## Requirement
Using the data below, return every line that holds the word "grey".
··· Data for this task
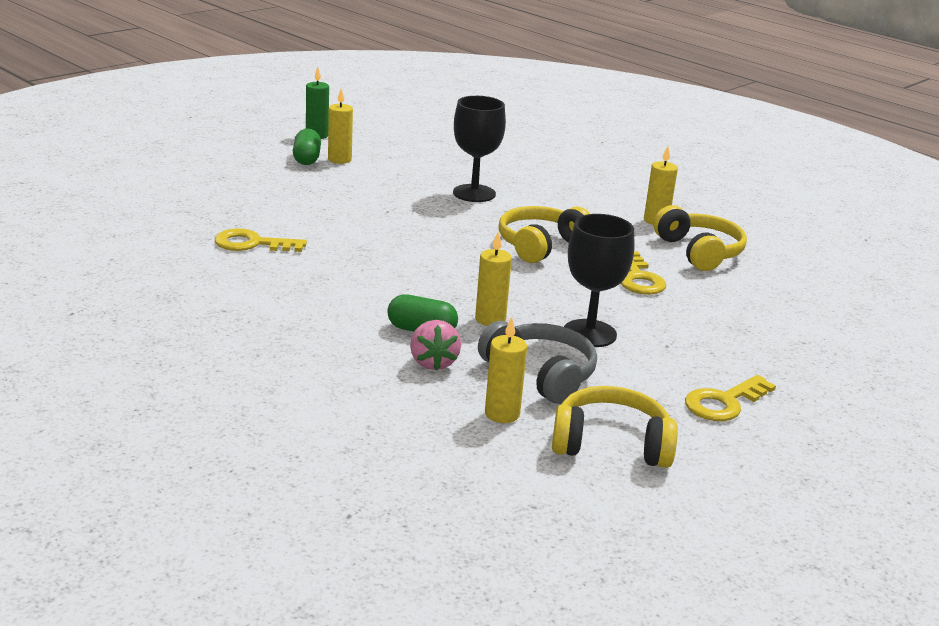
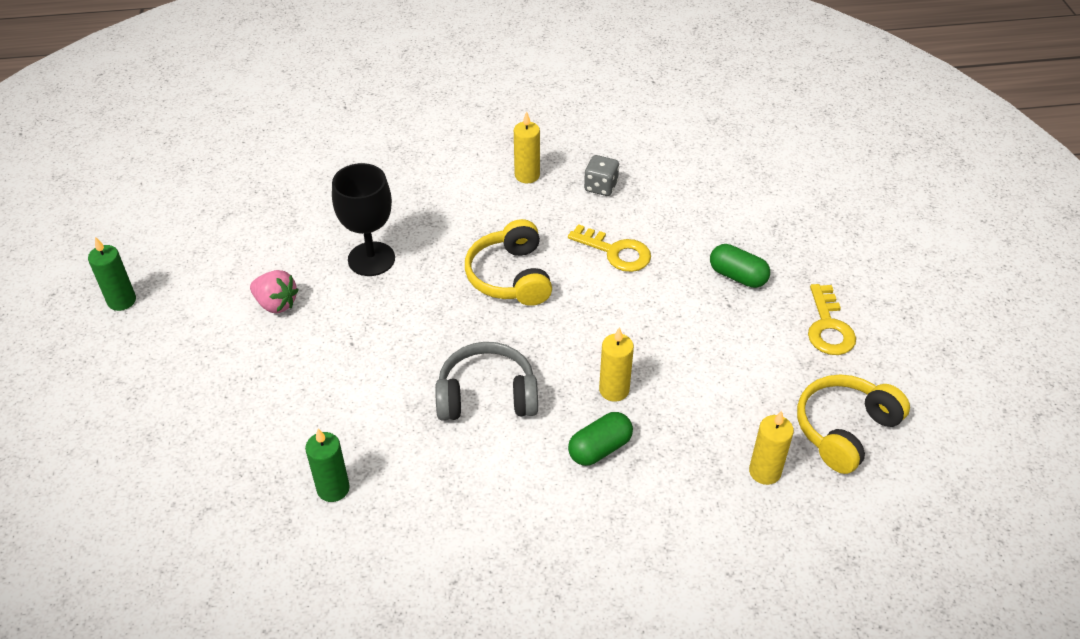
camera: 50 degrees left, 20 degrees up
(252, 244) = (333, 489): yellow key -> green candle
(307, 159) = (173, 341): green capsule -> green capsule (737, 276)
(339, 160) = (201, 315): yellow candle -> none
(433, 362) = (658, 471): pink strawberry -> pink strawberry (276, 304)
(540, 374) = (722, 411): grey headphones -> grey headphones (487, 395)
(589, 333) = (680, 340): black goblet -> none
(699, 252) = (600, 187): yellow headphones -> grey dice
······
## Answer section
(540, 374) = (722, 411): grey headphones -> grey headphones (487, 395)
(699, 252) = (600, 187): yellow headphones -> grey dice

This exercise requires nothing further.